DO THIS =
Can you copy each of the following items character for character, keeping every line as it appears?

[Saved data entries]
----
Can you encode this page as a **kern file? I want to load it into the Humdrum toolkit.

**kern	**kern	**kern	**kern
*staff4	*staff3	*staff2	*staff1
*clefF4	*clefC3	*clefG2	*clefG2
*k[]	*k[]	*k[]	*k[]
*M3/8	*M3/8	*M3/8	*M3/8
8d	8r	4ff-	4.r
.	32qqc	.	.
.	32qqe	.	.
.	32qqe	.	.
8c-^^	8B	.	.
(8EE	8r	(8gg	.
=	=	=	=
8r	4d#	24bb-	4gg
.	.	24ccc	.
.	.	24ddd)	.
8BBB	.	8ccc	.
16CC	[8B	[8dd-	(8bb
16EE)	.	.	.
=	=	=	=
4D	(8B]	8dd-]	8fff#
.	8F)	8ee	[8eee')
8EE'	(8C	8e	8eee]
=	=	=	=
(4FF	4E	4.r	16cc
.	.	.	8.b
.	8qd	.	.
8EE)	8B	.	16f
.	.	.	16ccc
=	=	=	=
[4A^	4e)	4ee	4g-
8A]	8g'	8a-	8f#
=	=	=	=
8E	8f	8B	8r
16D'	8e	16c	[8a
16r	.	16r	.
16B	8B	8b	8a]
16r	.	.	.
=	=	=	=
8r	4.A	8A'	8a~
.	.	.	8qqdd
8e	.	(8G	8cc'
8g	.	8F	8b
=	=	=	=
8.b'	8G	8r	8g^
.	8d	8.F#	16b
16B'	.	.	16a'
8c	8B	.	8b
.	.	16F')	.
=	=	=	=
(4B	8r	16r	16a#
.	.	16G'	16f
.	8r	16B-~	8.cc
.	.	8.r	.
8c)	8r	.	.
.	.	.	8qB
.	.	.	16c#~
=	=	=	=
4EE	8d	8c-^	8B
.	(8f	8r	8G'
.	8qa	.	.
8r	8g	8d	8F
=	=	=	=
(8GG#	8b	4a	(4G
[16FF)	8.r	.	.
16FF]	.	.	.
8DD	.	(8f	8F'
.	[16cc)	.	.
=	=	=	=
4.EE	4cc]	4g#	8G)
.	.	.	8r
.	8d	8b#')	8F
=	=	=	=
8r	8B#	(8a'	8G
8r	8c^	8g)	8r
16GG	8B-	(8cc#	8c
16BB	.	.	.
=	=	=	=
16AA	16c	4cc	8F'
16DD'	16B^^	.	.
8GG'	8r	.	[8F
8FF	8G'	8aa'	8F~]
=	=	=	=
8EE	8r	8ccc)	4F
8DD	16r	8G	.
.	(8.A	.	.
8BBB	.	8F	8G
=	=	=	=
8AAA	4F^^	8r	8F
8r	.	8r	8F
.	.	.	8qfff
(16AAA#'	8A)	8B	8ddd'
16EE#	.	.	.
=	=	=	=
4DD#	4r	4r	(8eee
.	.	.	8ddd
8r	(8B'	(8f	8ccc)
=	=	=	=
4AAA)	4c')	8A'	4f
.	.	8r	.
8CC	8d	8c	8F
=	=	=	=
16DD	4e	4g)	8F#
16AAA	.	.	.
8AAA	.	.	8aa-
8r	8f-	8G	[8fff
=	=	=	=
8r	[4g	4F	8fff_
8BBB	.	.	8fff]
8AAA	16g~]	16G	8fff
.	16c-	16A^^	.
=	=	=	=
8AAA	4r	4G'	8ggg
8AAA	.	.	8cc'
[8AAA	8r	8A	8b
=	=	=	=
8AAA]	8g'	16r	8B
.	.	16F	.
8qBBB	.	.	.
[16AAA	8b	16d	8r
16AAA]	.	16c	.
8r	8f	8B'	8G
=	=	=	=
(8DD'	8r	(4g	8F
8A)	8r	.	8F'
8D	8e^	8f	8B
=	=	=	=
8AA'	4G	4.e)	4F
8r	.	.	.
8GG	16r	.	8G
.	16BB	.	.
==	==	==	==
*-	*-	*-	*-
----
EXERCISE OUTPUT =
Can you encode this page as a **kern file? I want to load it into the Humdrum toolkit.

**kern	**kern	**kern	**kern
*staff4	*staff3	*staff2	*staff1
*clefF4	*clefC3	*clefG2	*clefG2
*k[]	*k[]	*k[]	*k[]
*M3/8	*M3/8	*M3/8	*M3/8
8d	8r	4ff-	4.r
.	32qqc	.	.
.	32qqe	.	.
.	32qqe	.	.
8c-^^	8B	.	.
(8EE	8r	(8gg	.
=	=	=	=
8r	4d#	24bb-	4gg
.	.	24ccc	.
.	.	24ddd)	.
8BBB	.	8ccc	.
16CC	[8B	[8dd-	(8bb
16EE)	.	.	.
=	=	=	=
4D	(8B]	8dd-]	8fff#
.	8F)	8ee	[8eee')
8EE'	(8C	8e	8eee]
=	=	=	=
(4FF	4E	4.r	16cc
.	.	.	8.b
.	8qd	.	.
8EE)	8B	.	16f
.	.	.	16ccc
=	=	=	=
[4A^	4e)	4ee	4g-
8A]	8g'	8a-	8f#
=	=	=	=
8E	8f	8B	8r
16D'	8e	16c	[8a
16r	.	16r	.
16B	8B	8b	8a]
16r	.	.	.
=	=	=	=
8r	4.A	8A'	8a~
.	.	.	8qqdd
8e	.	(8G	8cc'
8g	.	8F	8b
=	=	=	=
8.b'	8G	8r	8g^
.	8d	8.F#	16b
16B'	.	.	16a'
8c	8B	.	8b
.	.	16F')	.
=	=	=	=
(4B	8r	16r	16a#
.	.	16G'	16f
.	8r	16B-~	8.cc
.	.	8.r	.
8c)	8r	.	.
.	.	.	8qB
.	.	.	16c#~
=	=	=	=
4EE	8d	8c-^	8B
.	(8f	8r	8G'
.	8qa	.	.
8r	8g	8d	8F
=	=	=	=
(8GG#	8b	4a	(4G
[16FF)	8.r	.	.
16FF]	.	.	.
8DD	.	(8f	8F'
.	[16cc)	.	.
=	=	=	=
4.EE	4cc]	4g#	8G)
.	.	.	8r
.	8d	8b#')	8F
=	=	=	=
8r	8B#	(8a'	8G
8r	8c^	8g)	8r
16GG	8B-	(8cc#	8c
16BB	.	.	.
=	=	=	=
16AA	16c	4cc	8F'
16DD'	16B^^	.	.
8GG'	8r	.	[8F
8FF	8G'	8aa'	8F~]
=	=	=	=
8EE	8r	8ccc)	4F
8DD	16r	8G	.
.	(8.A	.	.
8BBB	.	8F	8G
=	=	=	=
8AAA	4F^^	8r	8F
8r	.	8r	8F
.	.	.	8qfff
(16AAA#'	8A)	8B	8ddd'
16EE#	.	.	.
=	=	=	=
4DD#	4r	4r	(8eee
.	.	.	8ddd
8r	(8B'	(8f	8ccc)
=	=	=	=
4AAA)	4c')	8A'	4f
.	.	8r	.
8CC	8d	8c	8F
=	=	=	=
16DD	4e	4g)	8F#
16AAA	.	.	.
8AAA	.	.	8aa-
8r	8f-	8G	[8fff
=	=	=	=
8r	[4g	4F	8fff_
8BBB	.	.	8fff]
8AAA	16g~]	16G	8fff
.	16c-	16A^^	.
=	=	=	=
8AAA	4r	4G'	8ggg
8AAA	.	.	8cc'
[8AAA	8r	8A	8b
=	=	=	=
8AAA]	8g'	16r	8B
.	.	16F	.
8qBBB	.	.	.
[16AAA	8b	16d	8r
16AAA]	.	16c	.
8r	8f	8B'	8G
=	=	=	=
(8DD'	8r	(4g	8F
8A)	8r	.	8F'
8D	8e^	8f	8B
=	=	=	=
8AA'	4G	4.e)	4F
8r	.	.	.
8GG	16r	.	8G
.	16BB	.	.
==	==	==	==
*-	*-	*-	*-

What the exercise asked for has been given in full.